## The task
Print the data exactly. Pictures stay out.

## Recorded information

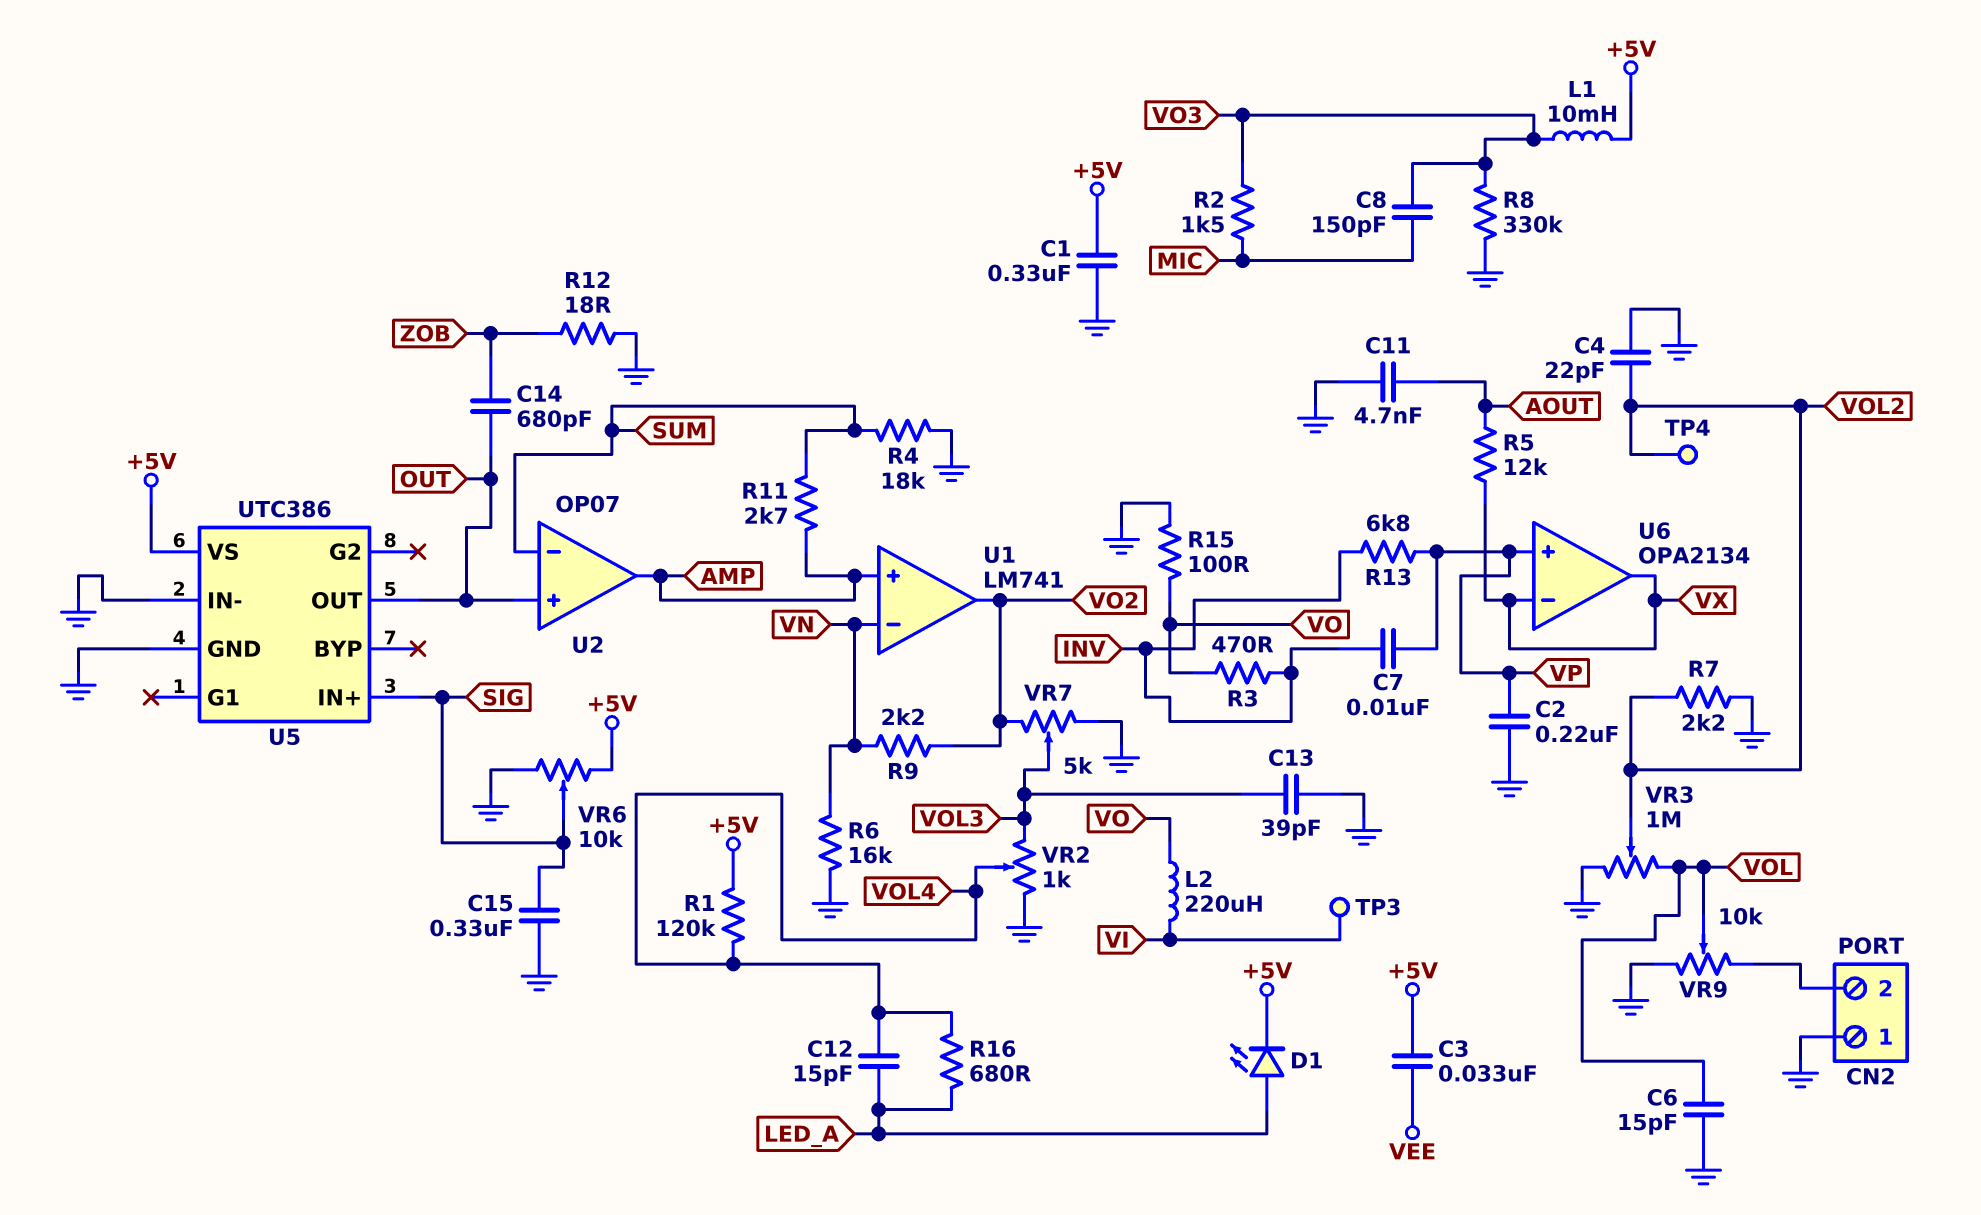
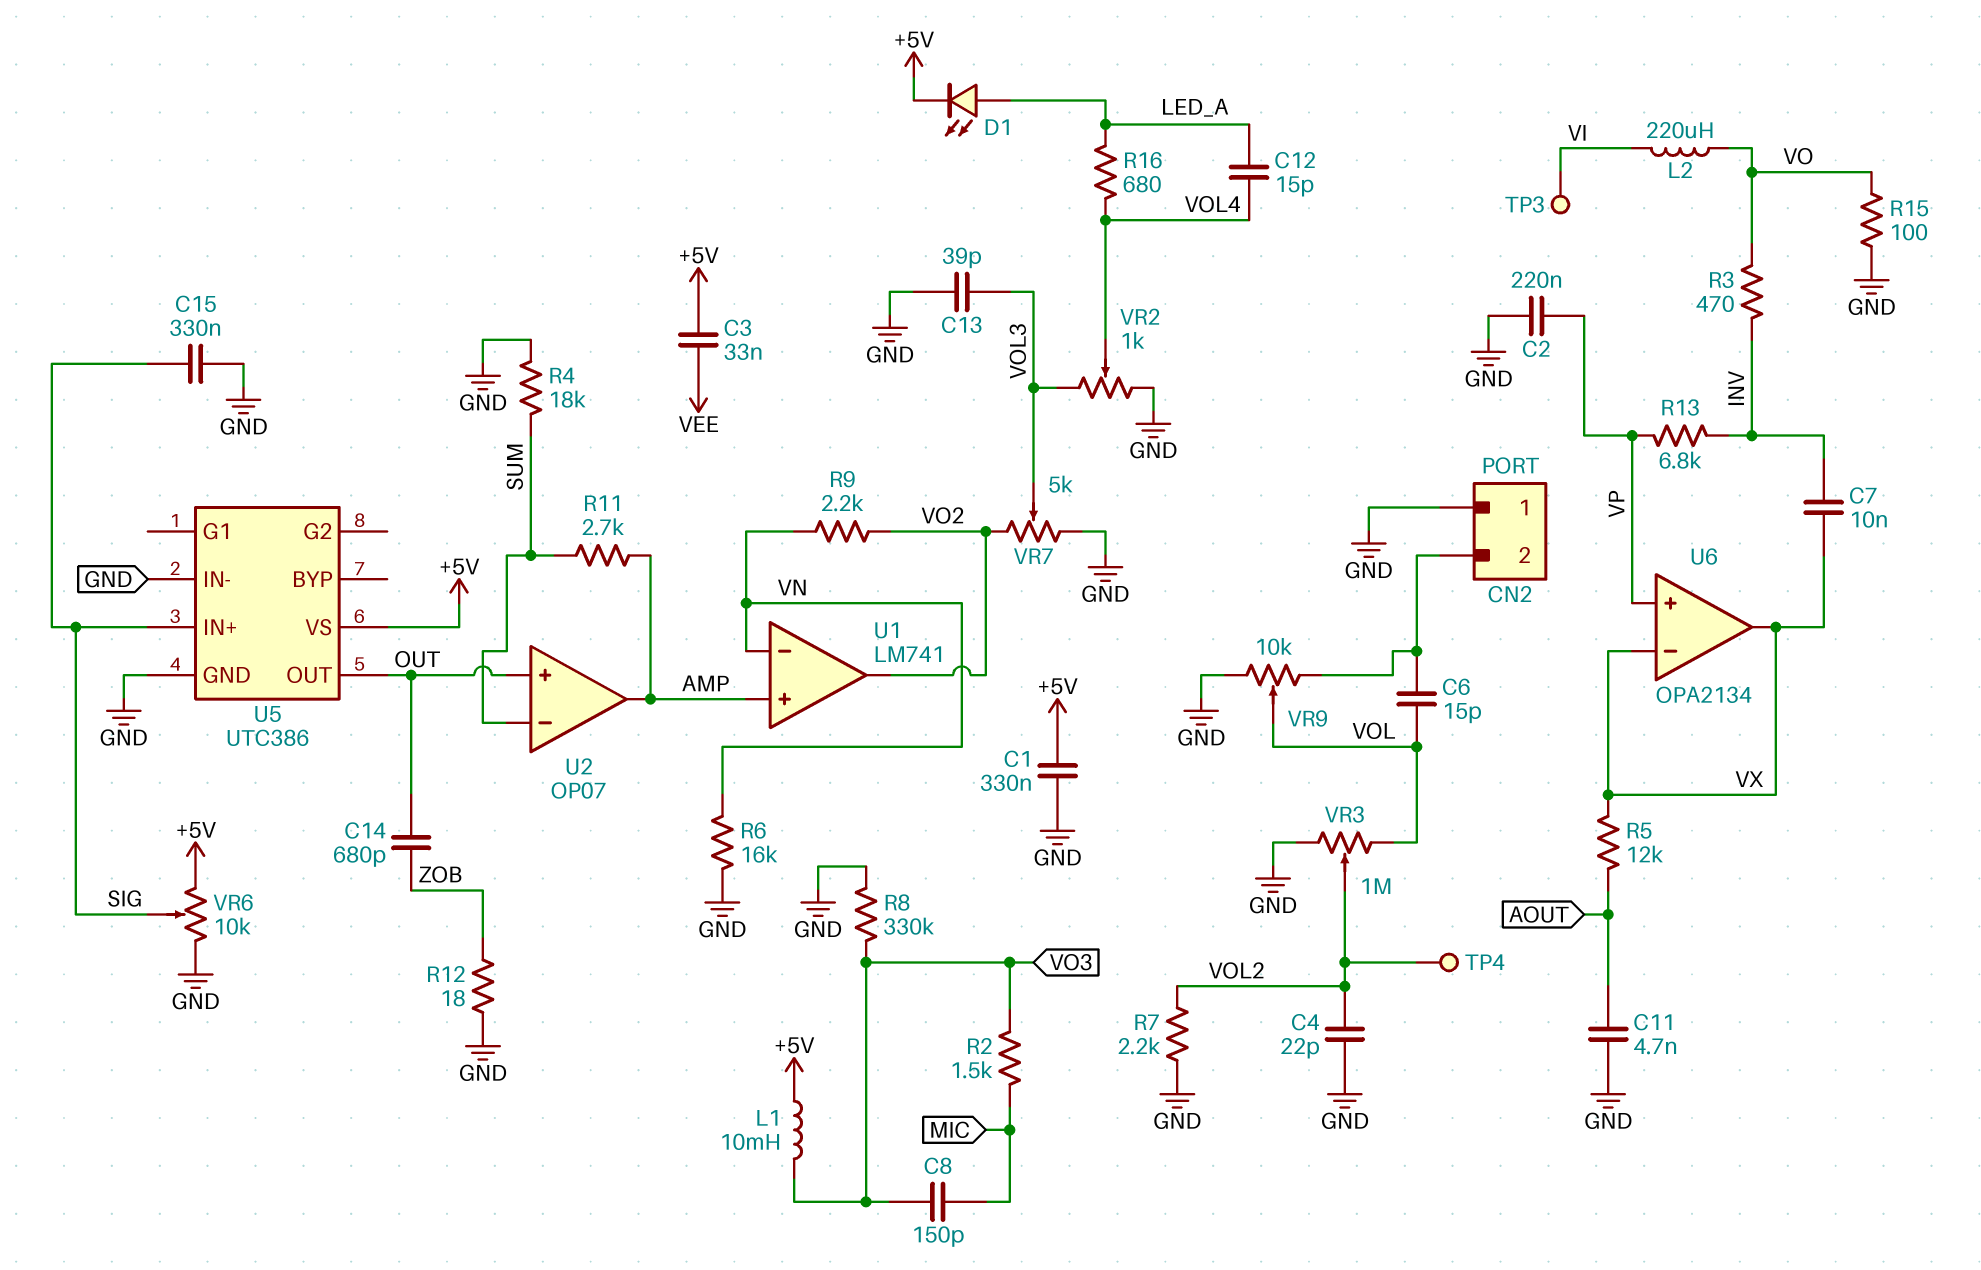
C6: 15pF (GND, VOL) -> 15pF (CN2/2, VOL)
C7: 10nF (INV, VP) -> 10nF (INV, VX)
R1: 120k (+5V, VOL4) -> none

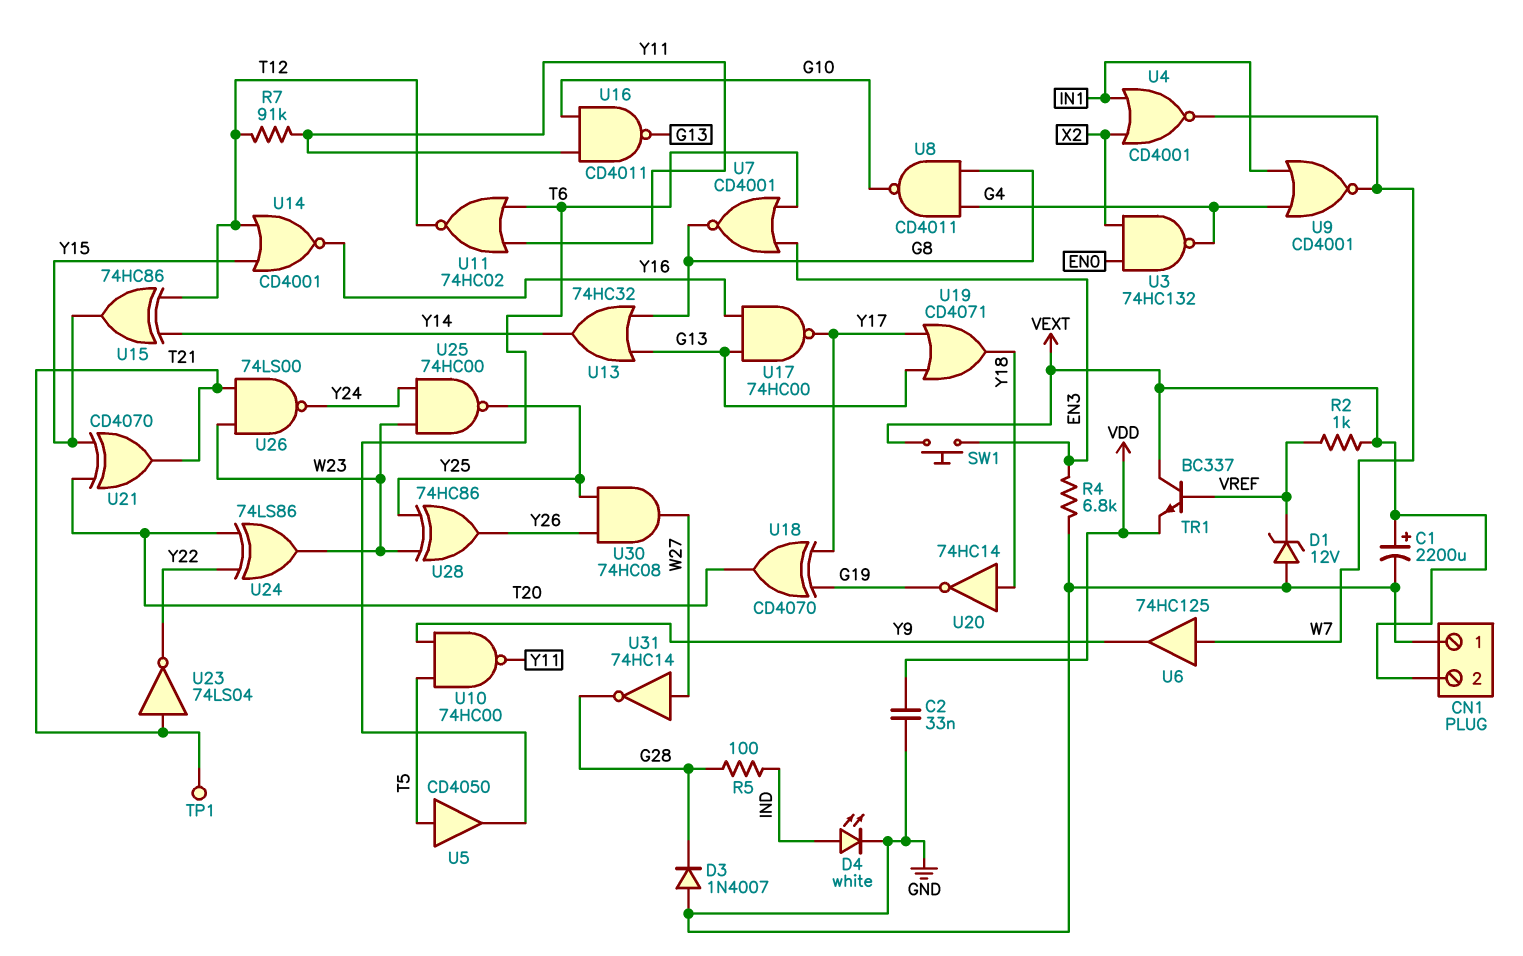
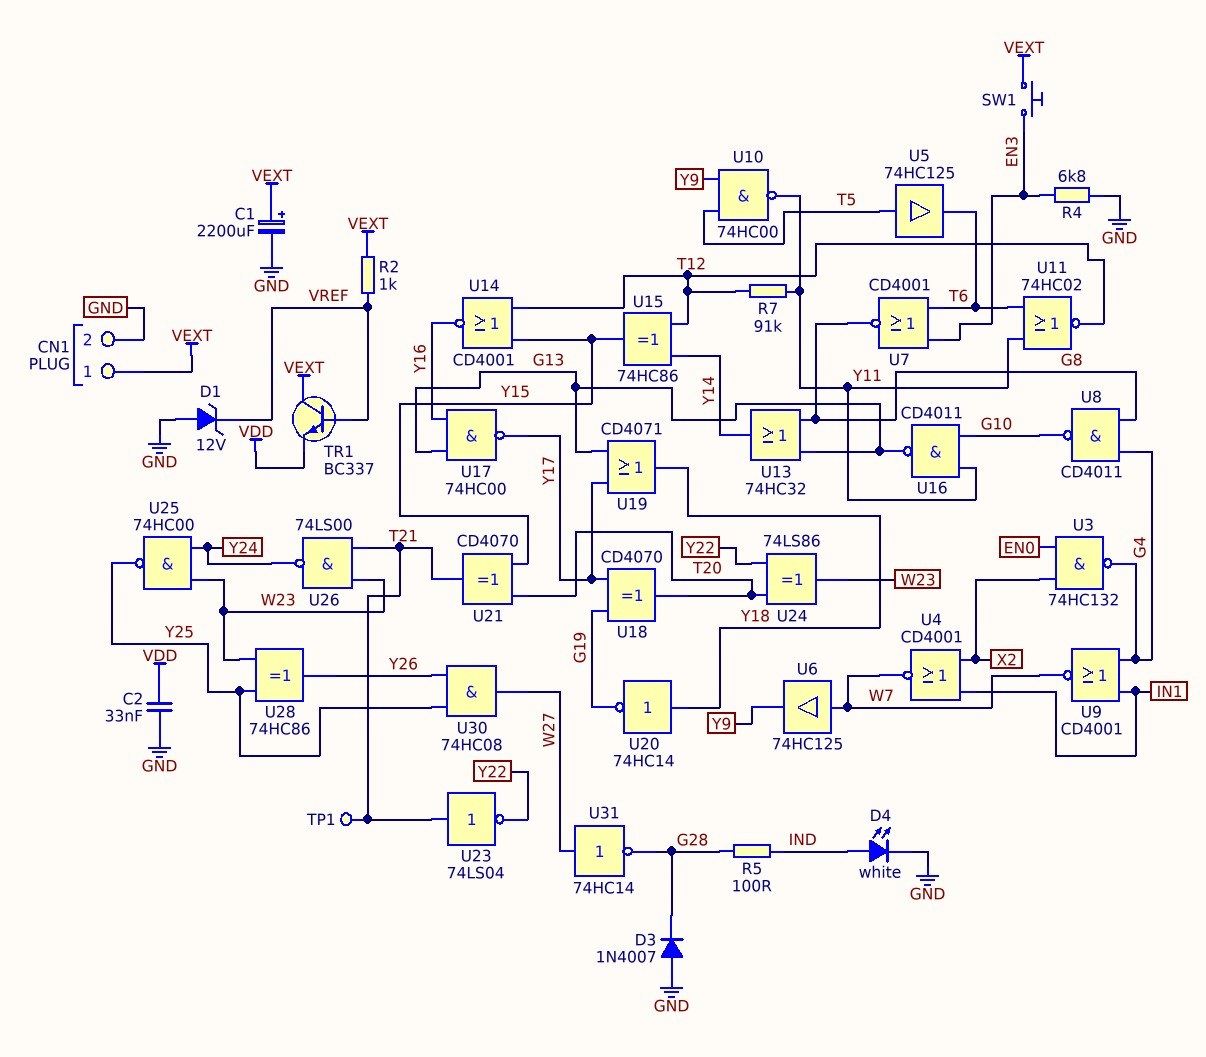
CN1 pin 1: GND -> VEXT
CN1 pin 2: VEXT -> GND
U5: buffer CD4050 (in T5, out T6) -> buffer 74HC125 (in T5, out T6)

## Reply to the task
C6: 15pF (GND, VOL) -> 15pF (CN2/2, VOL)
C7: 10nF (INV, VP) -> 10nF (INV, VX)
R1: 120k (+5V, VOL4) -> none

CN1 pin 1: GND -> VEXT
CN1 pin 2: VEXT -> GND
U5: buffer CD4050 (in T5, out T6) -> buffer 74HC125 (in T5, out T6)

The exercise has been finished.